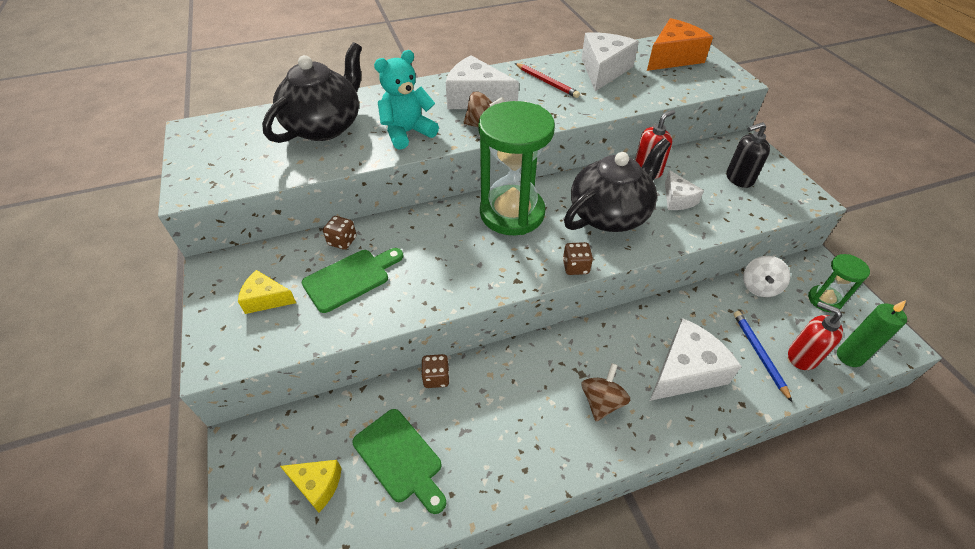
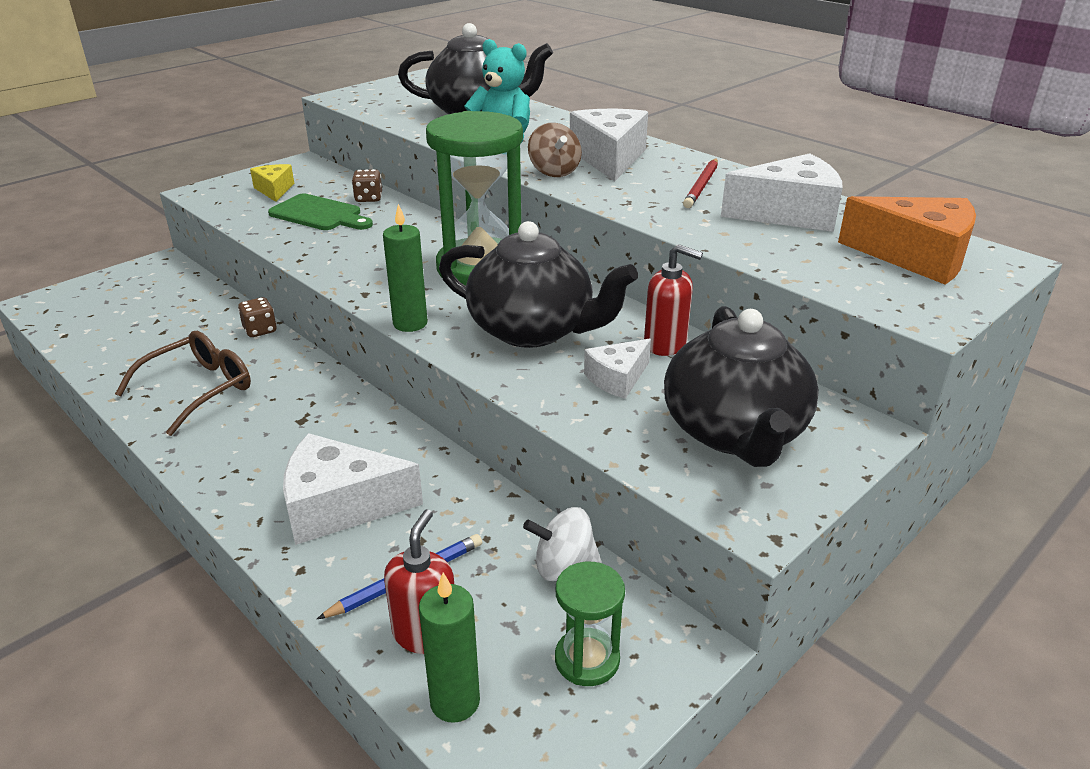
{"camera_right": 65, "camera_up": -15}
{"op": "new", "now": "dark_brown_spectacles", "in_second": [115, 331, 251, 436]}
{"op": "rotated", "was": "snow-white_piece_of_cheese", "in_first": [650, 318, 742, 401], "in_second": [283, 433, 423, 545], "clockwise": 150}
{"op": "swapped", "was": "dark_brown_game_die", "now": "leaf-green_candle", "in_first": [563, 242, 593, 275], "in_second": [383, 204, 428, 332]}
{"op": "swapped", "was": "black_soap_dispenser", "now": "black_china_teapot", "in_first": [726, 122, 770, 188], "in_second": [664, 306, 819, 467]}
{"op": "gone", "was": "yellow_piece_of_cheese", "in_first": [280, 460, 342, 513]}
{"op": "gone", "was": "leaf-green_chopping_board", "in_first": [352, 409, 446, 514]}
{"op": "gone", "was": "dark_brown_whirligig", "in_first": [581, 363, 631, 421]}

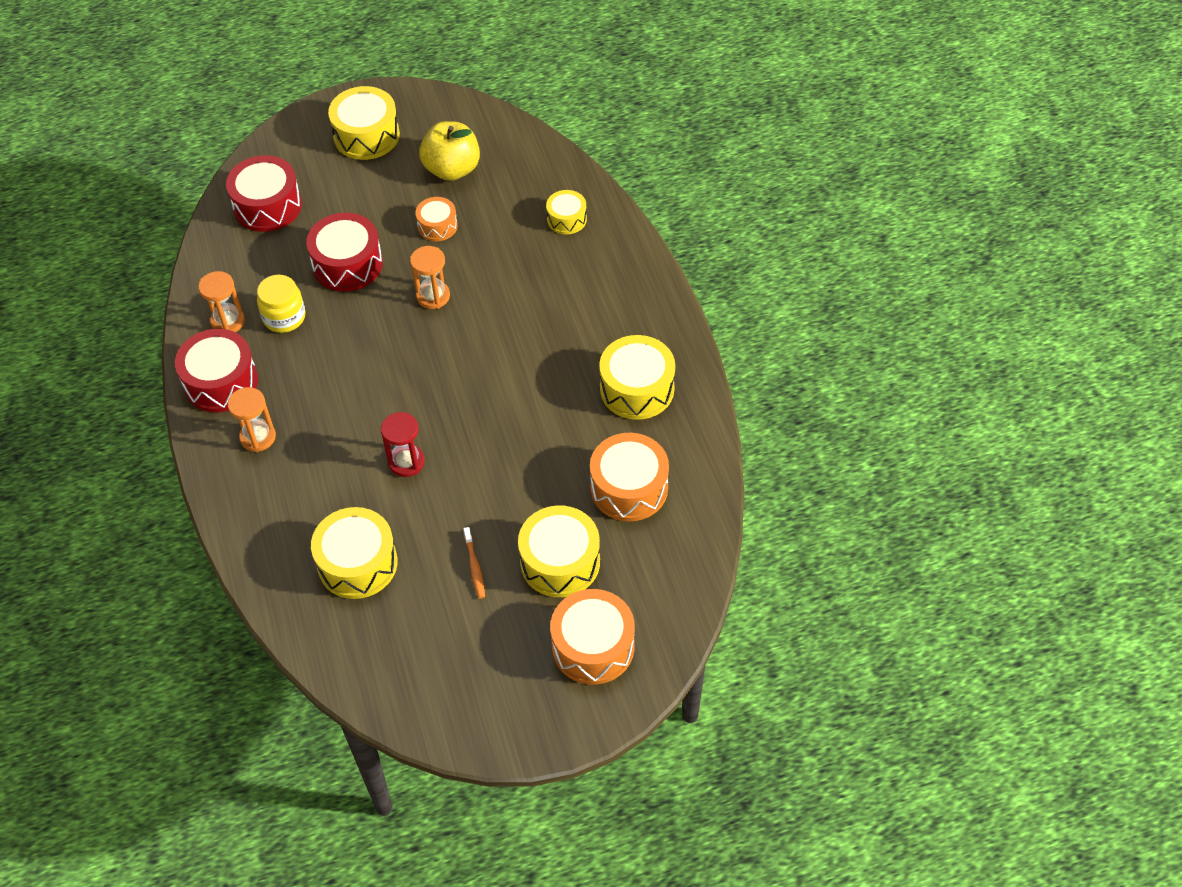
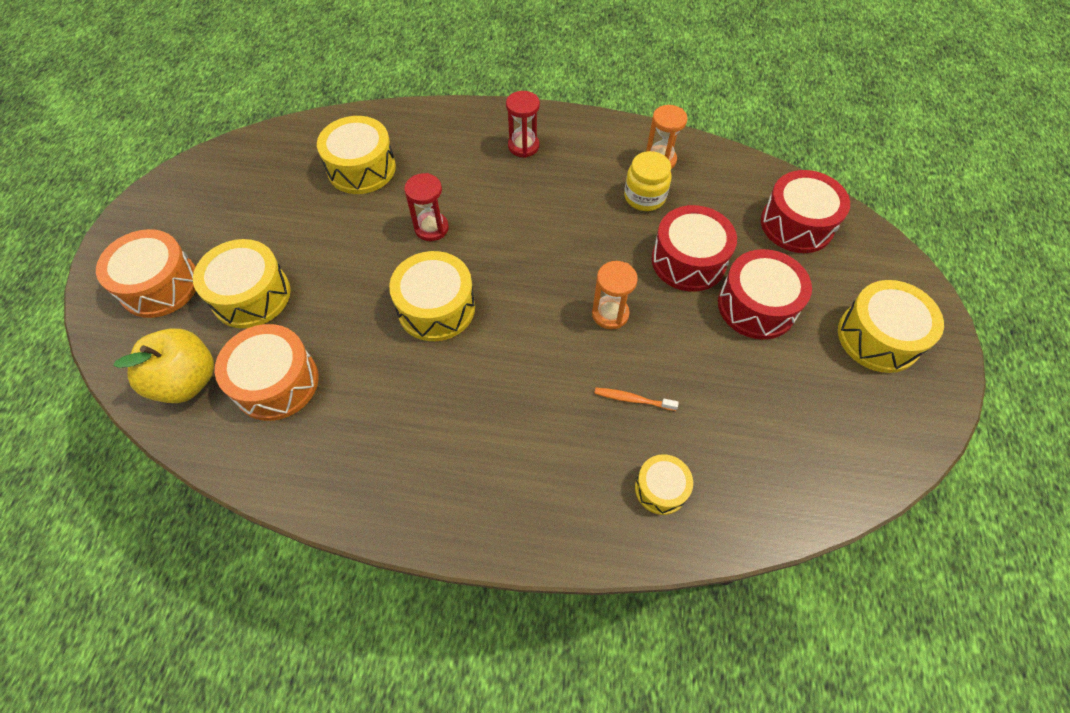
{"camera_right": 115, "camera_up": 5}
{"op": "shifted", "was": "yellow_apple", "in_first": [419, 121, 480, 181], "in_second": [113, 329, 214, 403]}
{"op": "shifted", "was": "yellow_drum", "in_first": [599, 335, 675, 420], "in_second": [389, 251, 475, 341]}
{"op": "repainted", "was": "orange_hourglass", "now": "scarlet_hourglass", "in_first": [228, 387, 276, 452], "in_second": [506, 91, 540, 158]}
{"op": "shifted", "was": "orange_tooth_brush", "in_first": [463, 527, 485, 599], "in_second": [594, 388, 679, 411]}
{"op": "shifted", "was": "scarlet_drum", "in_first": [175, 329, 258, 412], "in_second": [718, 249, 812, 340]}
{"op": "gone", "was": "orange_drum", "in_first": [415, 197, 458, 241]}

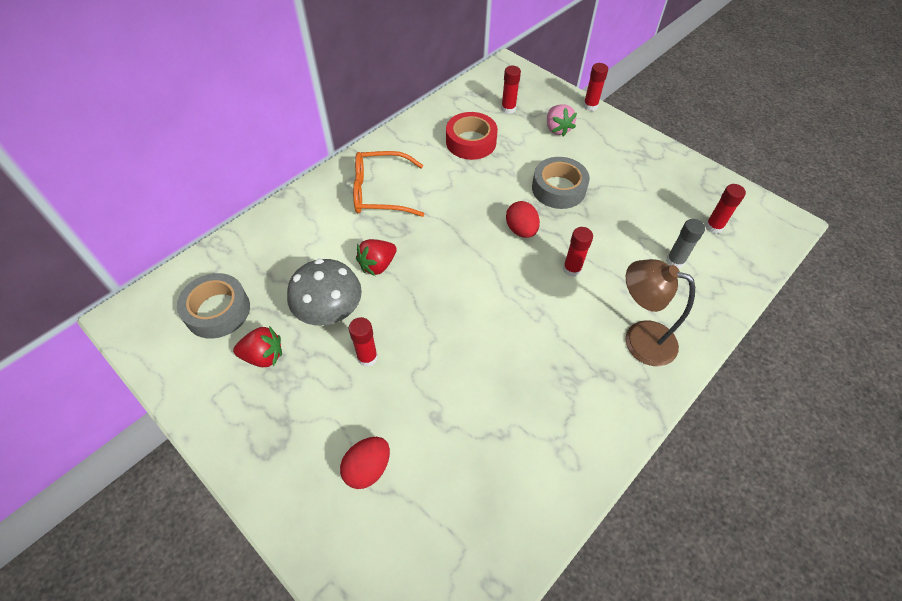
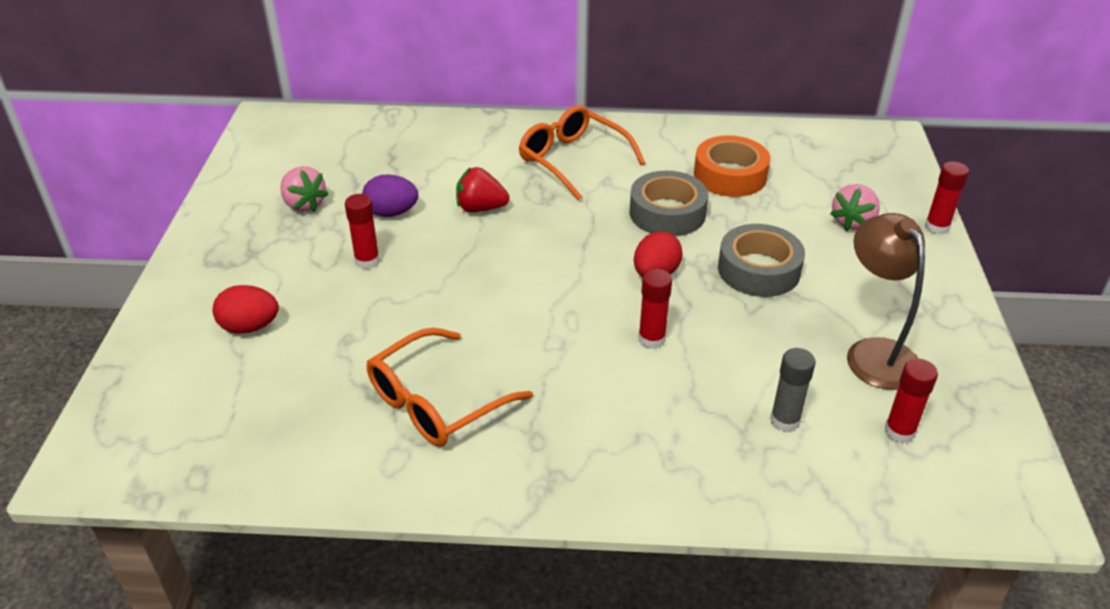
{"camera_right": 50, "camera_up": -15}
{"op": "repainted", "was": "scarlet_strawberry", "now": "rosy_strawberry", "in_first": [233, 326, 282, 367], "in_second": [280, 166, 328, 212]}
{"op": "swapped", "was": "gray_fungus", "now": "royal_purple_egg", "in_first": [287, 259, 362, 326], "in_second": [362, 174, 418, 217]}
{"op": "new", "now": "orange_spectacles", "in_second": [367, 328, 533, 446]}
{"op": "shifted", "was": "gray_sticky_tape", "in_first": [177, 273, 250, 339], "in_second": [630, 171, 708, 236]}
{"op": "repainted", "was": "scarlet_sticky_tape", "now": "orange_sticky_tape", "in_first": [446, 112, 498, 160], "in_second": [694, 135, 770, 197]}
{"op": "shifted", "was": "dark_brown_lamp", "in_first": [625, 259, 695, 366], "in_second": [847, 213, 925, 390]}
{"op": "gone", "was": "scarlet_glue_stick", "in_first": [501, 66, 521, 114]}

....

Task to complete: Leave every image out when you return the material above word for word.

Task answer:
{"camera_right": 65, "camera_up": -15}
{"op": "new", "now": "dark_brown_spectacles", "in_second": [115, 331, 251, 436]}
{"op": "rotated", "was": "snow-white_piece_of_cheese", "in_first": [650, 318, 742, 401], "in_second": [283, 433, 423, 545], "clockwise": 150}
{"op": "swapped", "was": "dark_brown_game_die", "now": "leaf-green_candle", "in_first": [563, 242, 593, 275], "in_second": [383, 204, 428, 332]}
{"op": "swapped", "was": "black_soap_dispenser", "now": "black_china_teapot", "in_first": [726, 122, 770, 188], "in_second": [664, 306, 819, 467]}
{"op": "gone", "was": "yellow_piece_of_cheese", "in_first": [280, 460, 342, 513]}
{"op": "gone", "was": "leaf-green_chopping_board", "in_first": [352, 409, 446, 514]}
{"op": "gone", "was": "dark_brown_whirligig", "in_first": [581, 363, 631, 421]}

{"camera_right": 115, "camera_up": 5}
{"op": "shifted", "was": "yellow_apple", "in_first": [419, 121, 480, 181], "in_second": [113, 329, 214, 403]}
{"op": "shifted", "was": "yellow_drum", "in_first": [599, 335, 675, 420], "in_second": [389, 251, 475, 341]}
{"op": "repainted", "was": "orange_hourglass", "now": "scarlet_hourglass", "in_first": [228, 387, 276, 452], "in_second": [506, 91, 540, 158]}
{"op": "shifted", "was": "orange_tooth_brush", "in_first": [463, 527, 485, 599], "in_second": [594, 388, 679, 411]}
{"op": "shifted", "was": "scarlet_drum", "in_first": [175, 329, 258, 412], "in_second": [718, 249, 812, 340]}
{"op": "gone", "was": "orange_drum", "in_first": [415, 197, 458, 241]}

{"camera_right": 50, "camera_up": -15}
{"op": "repainted", "was": "scarlet_strawberry", "now": "rosy_strawberry", "in_first": [233, 326, 282, 367], "in_second": [280, 166, 328, 212]}
{"op": "swapped", "was": "gray_fungus", "now": "royal_purple_egg", "in_first": [287, 259, 362, 326], "in_second": [362, 174, 418, 217]}
{"op": "new", "now": "orange_spectacles", "in_second": [367, 328, 533, 446]}
{"op": "shifted", "was": "gray_sticky_tape", "in_first": [177, 273, 250, 339], "in_second": [630, 171, 708, 236]}
{"op": "repainted", "was": "scarlet_sticky_tape", "now": "orange_sticky_tape", "in_first": [446, 112, 498, 160], "in_second": [694, 135, 770, 197]}
{"op": "shifted", "was": "dark_brown_lamp", "in_first": [625, 259, 695, 366], "in_second": [847, 213, 925, 390]}
{"op": "gone", "was": "scarlet_glue_stick", "in_first": [501, 66, 521, 114]}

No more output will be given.